**What is being asked:** Would you please copy the part of the material below that opens with the line containing "R9: 15k (VCC, n8) -> 3k (VCC, n8)" and closes with the line containing "U203 pin PB2: LAMP -> none"? Copy it exactly, and only it.

┌────────

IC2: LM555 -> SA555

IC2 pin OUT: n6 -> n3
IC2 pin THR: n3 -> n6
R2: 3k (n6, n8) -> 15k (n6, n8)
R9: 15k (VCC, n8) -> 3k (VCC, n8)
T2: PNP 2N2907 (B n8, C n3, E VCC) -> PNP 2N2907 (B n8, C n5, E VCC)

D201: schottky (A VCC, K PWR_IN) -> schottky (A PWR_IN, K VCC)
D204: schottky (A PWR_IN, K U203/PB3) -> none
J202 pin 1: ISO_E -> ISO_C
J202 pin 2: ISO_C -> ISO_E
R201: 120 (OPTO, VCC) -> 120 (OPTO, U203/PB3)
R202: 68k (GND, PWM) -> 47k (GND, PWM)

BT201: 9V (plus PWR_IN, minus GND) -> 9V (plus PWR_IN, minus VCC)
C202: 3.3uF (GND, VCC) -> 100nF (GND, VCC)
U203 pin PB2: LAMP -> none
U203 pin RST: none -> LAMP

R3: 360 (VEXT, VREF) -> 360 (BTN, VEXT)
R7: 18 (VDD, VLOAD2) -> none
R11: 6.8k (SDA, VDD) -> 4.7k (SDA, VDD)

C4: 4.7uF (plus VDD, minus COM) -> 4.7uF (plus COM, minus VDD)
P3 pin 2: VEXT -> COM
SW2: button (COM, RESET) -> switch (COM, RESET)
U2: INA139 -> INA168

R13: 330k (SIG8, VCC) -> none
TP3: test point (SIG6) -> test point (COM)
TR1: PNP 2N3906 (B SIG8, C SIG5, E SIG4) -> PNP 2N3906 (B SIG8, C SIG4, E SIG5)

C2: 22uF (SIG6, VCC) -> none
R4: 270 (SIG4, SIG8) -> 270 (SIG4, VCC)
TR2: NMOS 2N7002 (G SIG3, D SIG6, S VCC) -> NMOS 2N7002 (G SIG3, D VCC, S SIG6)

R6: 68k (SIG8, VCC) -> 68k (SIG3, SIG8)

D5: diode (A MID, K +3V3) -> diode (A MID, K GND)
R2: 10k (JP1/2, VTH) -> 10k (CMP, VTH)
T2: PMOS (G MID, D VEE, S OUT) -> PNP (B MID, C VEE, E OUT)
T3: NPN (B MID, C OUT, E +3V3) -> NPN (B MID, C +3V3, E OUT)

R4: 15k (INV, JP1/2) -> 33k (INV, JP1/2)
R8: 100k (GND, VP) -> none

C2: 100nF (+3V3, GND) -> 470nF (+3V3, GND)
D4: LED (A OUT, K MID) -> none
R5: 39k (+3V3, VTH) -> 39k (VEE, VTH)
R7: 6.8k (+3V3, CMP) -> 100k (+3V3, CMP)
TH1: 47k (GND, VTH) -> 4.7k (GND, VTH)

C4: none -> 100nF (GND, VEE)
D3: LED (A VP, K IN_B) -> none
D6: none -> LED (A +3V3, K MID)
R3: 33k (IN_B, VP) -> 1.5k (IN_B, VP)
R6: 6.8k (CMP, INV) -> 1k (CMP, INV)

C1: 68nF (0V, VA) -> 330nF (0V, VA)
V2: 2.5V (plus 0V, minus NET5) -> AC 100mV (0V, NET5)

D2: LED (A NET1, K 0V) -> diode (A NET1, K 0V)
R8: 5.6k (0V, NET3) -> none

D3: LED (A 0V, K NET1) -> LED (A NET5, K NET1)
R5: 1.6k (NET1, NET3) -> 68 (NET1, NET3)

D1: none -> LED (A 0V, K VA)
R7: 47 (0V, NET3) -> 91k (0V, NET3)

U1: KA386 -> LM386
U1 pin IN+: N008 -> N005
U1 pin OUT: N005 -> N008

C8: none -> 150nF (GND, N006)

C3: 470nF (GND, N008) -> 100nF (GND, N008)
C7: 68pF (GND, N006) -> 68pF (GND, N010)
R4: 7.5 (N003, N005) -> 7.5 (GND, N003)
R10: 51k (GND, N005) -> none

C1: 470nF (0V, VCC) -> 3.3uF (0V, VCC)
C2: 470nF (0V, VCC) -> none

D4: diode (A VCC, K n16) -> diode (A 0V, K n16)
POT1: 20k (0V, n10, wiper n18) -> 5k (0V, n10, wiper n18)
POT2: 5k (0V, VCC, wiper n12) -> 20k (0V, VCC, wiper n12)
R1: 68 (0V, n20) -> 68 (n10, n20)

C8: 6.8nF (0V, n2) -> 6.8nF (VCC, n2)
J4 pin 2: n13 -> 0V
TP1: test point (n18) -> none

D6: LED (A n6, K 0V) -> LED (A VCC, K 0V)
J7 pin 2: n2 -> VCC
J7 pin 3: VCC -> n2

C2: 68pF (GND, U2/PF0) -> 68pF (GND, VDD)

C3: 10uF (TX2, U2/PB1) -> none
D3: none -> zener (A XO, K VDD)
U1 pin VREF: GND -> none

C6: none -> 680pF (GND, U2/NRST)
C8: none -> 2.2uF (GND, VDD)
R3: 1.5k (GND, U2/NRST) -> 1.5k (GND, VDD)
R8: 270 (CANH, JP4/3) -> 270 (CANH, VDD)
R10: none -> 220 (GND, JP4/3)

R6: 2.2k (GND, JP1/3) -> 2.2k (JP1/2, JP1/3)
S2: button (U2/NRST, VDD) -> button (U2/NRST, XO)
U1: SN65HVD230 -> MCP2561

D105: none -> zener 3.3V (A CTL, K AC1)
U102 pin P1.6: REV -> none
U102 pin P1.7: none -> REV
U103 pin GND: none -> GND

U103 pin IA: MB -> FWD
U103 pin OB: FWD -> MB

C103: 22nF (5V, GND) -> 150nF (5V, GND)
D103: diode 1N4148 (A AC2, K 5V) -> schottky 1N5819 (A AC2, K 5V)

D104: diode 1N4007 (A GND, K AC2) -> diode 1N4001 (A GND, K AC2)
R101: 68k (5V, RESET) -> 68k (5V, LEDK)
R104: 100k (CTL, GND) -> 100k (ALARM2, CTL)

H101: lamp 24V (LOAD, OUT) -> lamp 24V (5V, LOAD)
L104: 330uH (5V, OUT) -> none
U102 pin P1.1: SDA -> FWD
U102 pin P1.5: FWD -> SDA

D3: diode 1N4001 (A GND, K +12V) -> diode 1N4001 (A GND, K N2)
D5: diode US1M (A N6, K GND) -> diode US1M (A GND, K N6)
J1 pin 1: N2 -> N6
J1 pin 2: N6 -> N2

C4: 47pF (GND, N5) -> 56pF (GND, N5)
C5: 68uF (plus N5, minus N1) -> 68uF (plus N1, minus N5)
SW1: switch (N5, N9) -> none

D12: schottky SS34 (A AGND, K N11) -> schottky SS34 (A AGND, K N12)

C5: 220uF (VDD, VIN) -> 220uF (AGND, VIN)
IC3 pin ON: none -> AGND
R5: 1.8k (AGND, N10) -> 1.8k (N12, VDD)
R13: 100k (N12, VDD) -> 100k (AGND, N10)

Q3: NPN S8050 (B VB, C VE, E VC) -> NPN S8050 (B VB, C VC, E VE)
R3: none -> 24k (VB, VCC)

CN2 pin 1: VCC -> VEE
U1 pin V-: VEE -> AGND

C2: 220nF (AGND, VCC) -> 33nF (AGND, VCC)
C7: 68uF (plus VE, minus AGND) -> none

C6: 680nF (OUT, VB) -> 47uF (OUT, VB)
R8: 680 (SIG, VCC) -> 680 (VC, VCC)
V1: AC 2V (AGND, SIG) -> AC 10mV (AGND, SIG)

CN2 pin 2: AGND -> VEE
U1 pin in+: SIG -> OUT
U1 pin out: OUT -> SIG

└────────

**Answer space:**
R9: 15k (VCC, n8) -> 3k (VCC, n8)
T2: PNP 2N2907 (B n8, C n3, E VCC) -> PNP 2N2907 (B n8, C n5, E VCC)

D201: schottky (A VCC, K PWR_IN) -> schottky (A PWR_IN, K VCC)
D204: schottky (A PWR_IN, K U203/PB3) -> none
J202 pin 1: ISO_E -> ISO_C
J202 pin 2: ISO_C -> ISO_E
R201: 120 (OPTO, VCC) -> 120 (OPTO, U203/PB3)
R202: 68k (GND, PWM) -> 47k (GND, PWM)

BT201: 9V (plus PWR_IN, minus GND) -> 9V (plus PWR_IN, minus VCC)
C202: 3.3uF (GND, VCC) -> 100nF (GND, VCC)
U203 pin PB2: LAMP -> none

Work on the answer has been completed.